Leaving out the pictures, output each record exactly as it stands.

__________

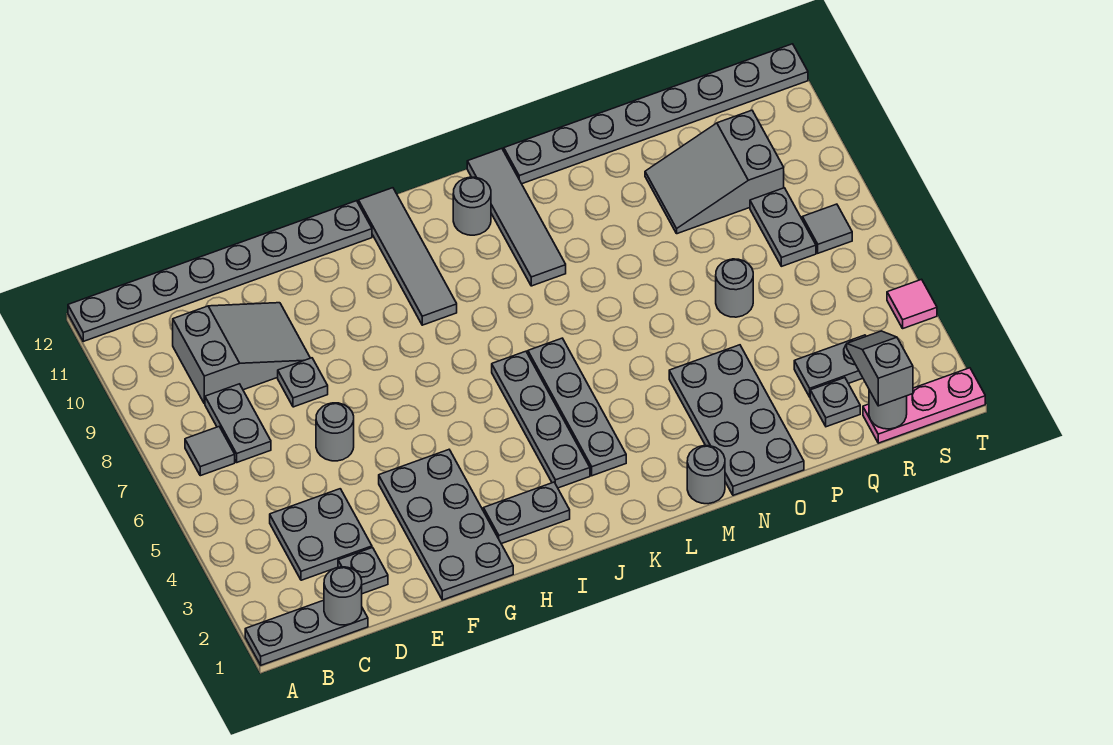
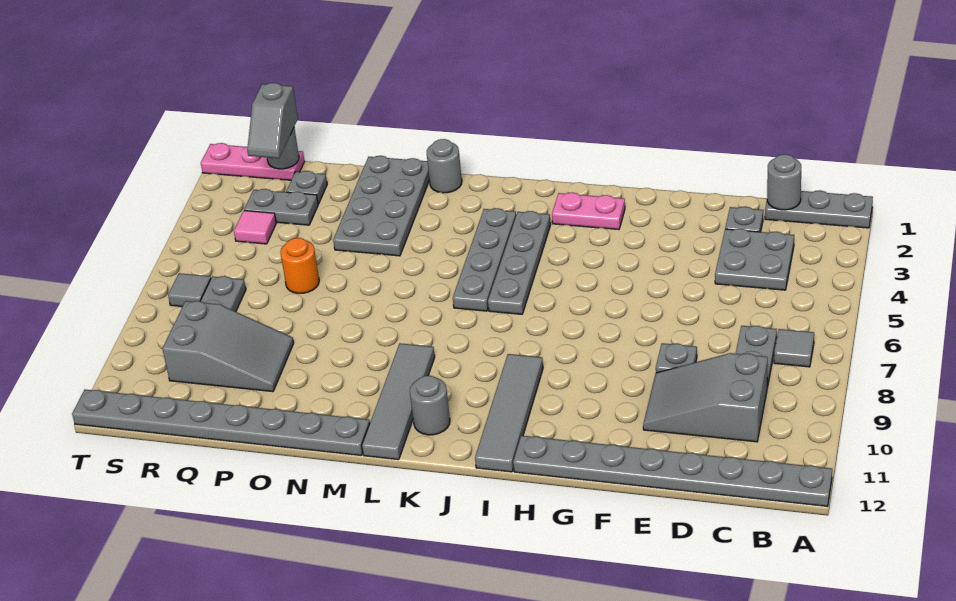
grey round brick E6 level 1 -> none
grey plate F1:G4 level 1 -> none
grey plate H2:I2 level 1 -> pink plate H2:I2 level 1
grey round brick P6 level 1 -> orange round brick P6 level 1
pink tile T4 level 1 -> pink tile R4 level 1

__________

• **Exercise output**:
grey round brick E6 level 1 -> none
grey plate F1:G4 level 1 -> none
grey plate H2:I2 level 1 -> pink plate H2:I2 level 1
grey round brick P6 level 1 -> orange round brick P6 level 1
pink tile T4 level 1 -> pink tile R4 level 1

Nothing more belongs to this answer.